| Exercise |
Switch each "none" in the records to "blank" and write all the lines out again, changing nothing else.

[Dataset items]
-- -- --

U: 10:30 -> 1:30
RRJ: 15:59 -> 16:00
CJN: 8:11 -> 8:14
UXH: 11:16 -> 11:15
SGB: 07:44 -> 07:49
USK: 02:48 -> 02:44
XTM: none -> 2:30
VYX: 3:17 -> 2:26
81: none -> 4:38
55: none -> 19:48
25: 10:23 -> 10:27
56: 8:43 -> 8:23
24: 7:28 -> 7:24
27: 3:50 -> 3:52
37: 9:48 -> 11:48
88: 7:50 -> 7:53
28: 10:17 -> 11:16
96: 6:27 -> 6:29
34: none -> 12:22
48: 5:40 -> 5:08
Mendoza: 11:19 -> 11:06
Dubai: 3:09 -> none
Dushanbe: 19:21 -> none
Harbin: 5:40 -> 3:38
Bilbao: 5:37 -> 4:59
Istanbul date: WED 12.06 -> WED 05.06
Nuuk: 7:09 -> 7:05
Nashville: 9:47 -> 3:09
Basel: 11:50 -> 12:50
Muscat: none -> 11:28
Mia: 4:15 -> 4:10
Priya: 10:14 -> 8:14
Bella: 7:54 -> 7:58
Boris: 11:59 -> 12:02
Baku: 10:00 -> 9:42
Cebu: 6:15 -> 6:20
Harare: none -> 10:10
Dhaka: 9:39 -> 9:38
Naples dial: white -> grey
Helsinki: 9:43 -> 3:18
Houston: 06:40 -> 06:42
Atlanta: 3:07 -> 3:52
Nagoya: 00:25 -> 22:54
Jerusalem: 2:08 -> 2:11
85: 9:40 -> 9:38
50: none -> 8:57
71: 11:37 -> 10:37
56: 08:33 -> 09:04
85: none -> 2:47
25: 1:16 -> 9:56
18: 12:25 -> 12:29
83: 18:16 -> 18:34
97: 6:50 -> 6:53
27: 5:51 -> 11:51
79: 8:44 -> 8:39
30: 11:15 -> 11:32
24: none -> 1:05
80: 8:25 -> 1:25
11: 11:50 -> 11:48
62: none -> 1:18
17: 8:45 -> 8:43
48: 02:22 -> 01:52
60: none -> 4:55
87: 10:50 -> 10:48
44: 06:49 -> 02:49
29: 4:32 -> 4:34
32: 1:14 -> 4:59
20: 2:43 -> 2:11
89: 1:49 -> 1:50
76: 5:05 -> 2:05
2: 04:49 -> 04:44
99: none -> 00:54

-- -- --

| Task answer |
U: 10:30 -> 1:30
RRJ: 15:59 -> 16:00
CJN: 8:11 -> 8:14
UXH: 11:16 -> 11:15
SGB: 07:44 -> 07:49
USK: 02:48 -> 02:44
XTM: blank -> 2:30
VYX: 3:17 -> 2:26
81: blank -> 4:38
55: blank -> 19:48
25: 10:23 -> 10:27
56: 8:43 -> 8:23
24: 7:28 -> 7:24
27: 3:50 -> 3:52
37: 9:48 -> 11:48
88: 7:50 -> 7:53
28: 10:17 -> 11:16
96: 6:27 -> 6:29
34: blank -> 12:22
48: 5:40 -> 5:08
Mendoza: 11:19 -> 11:06
Dubai: 3:09 -> blank
Dushanbe: 19:21 -> blank
Harbin: 5:40 -> 3:38
Bilbao: 5:37 -> 4:59
Istanbul date: WED 12.06 -> WED 05.06
Nuuk: 7:09 -> 7:05
Nashville: 9:47 -> 3:09
Basel: 11:50 -> 12:50
Muscat: blank -> 11:28
Mia: 4:15 -> 4:10
Priya: 10:14 -> 8:14
Bella: 7:54 -> 7:58
Boris: 11:59 -> 12:02
Baku: 10:00 -> 9:42
Cebu: 6:15 -> 6:20
Harare: blank -> 10:10
Dhaka: 9:39 -> 9:38
Naples dial: white -> grey
Helsinki: 9:43 -> 3:18
Houston: 06:40 -> 06:42
Atlanta: 3:07 -> 3:52
Nagoya: 00:25 -> 22:54
Jerusalem: 2:08 -> 2:11
85: 9:40 -> 9:38
50: blank -> 8:57
71: 11:37 -> 10:37
56: 08:33 -> 09:04
85: blank -> 2:47
25: 1:16 -> 9:56
18: 12:25 -> 12:29
83: 18:16 -> 18:34
97: 6:50 -> 6:53
27: 5:51 -> 11:51
79: 8:44 -> 8:39
30: 11:15 -> 11:32
24: blank -> 1:05
80: 8:25 -> 1:25
11: 11:50 -> 11:48
62: blank -> 1:18
17: 8:45 -> 8:43
48: 02:22 -> 01:52
60: blank -> 4:55
87: 10:50 -> 10:48
44: 06:49 -> 02:49
29: 4:32 -> 4:34
32: 1:14 -> 4:59
20: 2:43 -> 2:11
89: 1:49 -> 1:50
76: 5:05 -> 2:05
2: 04:49 -> 04:44
99: blank -> 00:54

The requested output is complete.